==== AVAILABLE RECORDS

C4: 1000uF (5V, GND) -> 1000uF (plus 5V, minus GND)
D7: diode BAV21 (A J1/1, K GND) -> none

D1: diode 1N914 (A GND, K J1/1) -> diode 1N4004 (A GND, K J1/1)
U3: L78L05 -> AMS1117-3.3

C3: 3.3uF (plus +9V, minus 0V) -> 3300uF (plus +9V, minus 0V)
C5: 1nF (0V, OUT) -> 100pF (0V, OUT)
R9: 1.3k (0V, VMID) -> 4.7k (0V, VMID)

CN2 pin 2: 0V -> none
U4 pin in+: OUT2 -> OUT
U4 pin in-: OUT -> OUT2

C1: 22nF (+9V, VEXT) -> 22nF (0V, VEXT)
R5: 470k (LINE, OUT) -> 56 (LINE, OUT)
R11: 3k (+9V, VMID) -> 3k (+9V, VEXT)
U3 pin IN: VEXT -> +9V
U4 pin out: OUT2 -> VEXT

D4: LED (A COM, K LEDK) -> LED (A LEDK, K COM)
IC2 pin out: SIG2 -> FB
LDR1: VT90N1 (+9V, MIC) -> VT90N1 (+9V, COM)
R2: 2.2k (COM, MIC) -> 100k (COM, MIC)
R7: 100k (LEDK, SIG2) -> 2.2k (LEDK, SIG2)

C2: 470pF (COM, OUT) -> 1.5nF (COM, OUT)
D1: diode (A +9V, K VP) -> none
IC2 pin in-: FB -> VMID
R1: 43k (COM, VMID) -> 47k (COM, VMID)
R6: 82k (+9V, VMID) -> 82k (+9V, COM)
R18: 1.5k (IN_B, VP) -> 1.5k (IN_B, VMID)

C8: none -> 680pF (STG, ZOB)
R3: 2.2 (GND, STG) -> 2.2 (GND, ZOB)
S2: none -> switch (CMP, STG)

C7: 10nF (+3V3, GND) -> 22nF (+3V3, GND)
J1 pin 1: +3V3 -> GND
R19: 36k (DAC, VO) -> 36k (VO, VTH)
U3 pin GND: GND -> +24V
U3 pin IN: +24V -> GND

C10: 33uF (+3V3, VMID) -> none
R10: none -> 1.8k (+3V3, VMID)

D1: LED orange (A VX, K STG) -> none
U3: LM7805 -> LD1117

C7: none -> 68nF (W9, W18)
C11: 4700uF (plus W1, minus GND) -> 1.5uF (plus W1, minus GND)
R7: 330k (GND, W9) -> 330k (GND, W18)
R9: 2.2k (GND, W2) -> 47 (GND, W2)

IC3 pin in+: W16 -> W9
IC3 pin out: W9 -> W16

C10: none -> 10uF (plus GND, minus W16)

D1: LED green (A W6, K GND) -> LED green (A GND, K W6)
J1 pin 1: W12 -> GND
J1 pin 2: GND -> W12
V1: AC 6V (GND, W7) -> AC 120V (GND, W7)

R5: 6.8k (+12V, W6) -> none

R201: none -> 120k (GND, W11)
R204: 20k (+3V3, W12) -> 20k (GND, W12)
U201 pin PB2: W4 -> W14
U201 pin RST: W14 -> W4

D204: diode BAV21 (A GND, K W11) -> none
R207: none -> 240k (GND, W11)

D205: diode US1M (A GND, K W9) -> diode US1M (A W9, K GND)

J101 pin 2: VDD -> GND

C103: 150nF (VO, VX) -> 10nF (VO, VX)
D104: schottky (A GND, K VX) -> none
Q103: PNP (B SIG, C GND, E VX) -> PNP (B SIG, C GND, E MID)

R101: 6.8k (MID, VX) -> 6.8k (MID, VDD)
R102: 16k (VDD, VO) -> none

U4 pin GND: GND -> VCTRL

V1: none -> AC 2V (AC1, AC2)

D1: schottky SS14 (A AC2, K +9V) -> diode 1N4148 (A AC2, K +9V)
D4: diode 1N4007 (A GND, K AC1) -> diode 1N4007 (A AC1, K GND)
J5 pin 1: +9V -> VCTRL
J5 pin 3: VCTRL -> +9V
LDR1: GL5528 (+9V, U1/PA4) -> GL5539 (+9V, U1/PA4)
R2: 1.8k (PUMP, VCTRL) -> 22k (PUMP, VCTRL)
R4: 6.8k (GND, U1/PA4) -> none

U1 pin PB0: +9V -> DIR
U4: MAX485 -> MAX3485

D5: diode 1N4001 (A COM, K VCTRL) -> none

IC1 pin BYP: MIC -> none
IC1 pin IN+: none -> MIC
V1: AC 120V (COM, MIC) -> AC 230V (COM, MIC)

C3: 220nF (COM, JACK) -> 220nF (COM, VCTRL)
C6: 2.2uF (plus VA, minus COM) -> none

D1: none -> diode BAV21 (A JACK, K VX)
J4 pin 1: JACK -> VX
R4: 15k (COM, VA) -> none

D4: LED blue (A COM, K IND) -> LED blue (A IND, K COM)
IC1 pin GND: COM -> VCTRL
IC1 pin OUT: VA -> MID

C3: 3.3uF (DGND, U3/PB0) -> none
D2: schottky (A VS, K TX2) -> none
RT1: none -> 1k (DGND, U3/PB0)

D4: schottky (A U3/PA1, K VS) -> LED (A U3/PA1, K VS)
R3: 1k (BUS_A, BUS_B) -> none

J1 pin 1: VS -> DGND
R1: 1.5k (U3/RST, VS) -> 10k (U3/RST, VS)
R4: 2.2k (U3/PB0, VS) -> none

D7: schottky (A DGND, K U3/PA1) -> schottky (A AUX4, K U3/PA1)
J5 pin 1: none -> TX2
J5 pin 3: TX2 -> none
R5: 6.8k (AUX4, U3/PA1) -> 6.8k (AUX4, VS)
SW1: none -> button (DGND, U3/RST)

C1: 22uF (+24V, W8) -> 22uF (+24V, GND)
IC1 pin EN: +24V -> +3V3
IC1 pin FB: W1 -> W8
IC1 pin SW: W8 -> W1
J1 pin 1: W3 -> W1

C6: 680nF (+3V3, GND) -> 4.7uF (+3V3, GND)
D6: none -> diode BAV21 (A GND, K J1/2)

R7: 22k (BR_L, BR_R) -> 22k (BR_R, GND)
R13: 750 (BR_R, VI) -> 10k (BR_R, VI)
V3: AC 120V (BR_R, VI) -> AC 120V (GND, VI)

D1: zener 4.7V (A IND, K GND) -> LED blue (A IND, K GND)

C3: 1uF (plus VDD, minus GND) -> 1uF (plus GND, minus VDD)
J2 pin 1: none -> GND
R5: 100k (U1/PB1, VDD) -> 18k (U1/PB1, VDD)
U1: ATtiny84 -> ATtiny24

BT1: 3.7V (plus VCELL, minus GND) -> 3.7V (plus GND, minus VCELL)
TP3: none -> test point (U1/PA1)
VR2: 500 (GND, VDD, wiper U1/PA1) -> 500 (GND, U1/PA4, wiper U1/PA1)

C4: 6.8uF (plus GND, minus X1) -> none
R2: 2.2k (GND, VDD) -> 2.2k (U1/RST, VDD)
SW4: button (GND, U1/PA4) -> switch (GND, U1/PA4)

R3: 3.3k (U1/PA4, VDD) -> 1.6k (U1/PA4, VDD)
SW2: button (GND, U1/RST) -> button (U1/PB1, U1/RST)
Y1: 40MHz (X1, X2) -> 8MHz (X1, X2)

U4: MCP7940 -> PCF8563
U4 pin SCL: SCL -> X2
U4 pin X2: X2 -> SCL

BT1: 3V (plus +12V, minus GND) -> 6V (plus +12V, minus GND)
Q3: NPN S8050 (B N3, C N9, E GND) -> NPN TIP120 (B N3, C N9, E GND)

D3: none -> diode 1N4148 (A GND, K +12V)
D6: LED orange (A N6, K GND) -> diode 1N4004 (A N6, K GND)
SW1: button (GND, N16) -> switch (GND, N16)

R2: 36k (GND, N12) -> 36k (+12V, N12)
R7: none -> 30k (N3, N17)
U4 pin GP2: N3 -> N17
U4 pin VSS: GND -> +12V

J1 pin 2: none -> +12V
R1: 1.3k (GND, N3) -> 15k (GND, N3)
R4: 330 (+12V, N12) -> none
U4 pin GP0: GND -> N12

========

■ TO DO
Give back exactly the lines above, from the line containing "IC1 pin GND: COM -> VCTRL" through the line containing "J1 pin 1: W3 -> W1", with both end lines and nothing more.

■ TASK OUTPUT
IC1 pin GND: COM -> VCTRL
IC1 pin OUT: VA -> MID

C3: 3.3uF (DGND, U3/PB0) -> none
D2: schottky (A VS, K TX2) -> none
RT1: none -> 1k (DGND, U3/PB0)

D4: schottky (A U3/PA1, K VS) -> LED (A U3/PA1, K VS)
R3: 1k (BUS_A, BUS_B) -> none

J1 pin 1: VS -> DGND
R1: 1.5k (U3/RST, VS) -> 10k (U3/RST, VS)
R4: 2.2k (U3/PB0, VS) -> none

D7: schottky (A DGND, K U3/PA1) -> schottky (A AUX4, K U3/PA1)
J5 pin 1: none -> TX2
J5 pin 3: TX2 -> none
R5: 6.8k (AUX4, U3/PA1) -> 6.8k (AUX4, VS)
SW1: none -> button (DGND, U3/RST)

C1: 22uF (+24V, W8) -> 22uF (+24V, GND)
IC1 pin EN: +24V -> +3V3
IC1 pin FB: W1 -> W8
IC1 pin SW: W8 -> W1
J1 pin 1: W3 -> W1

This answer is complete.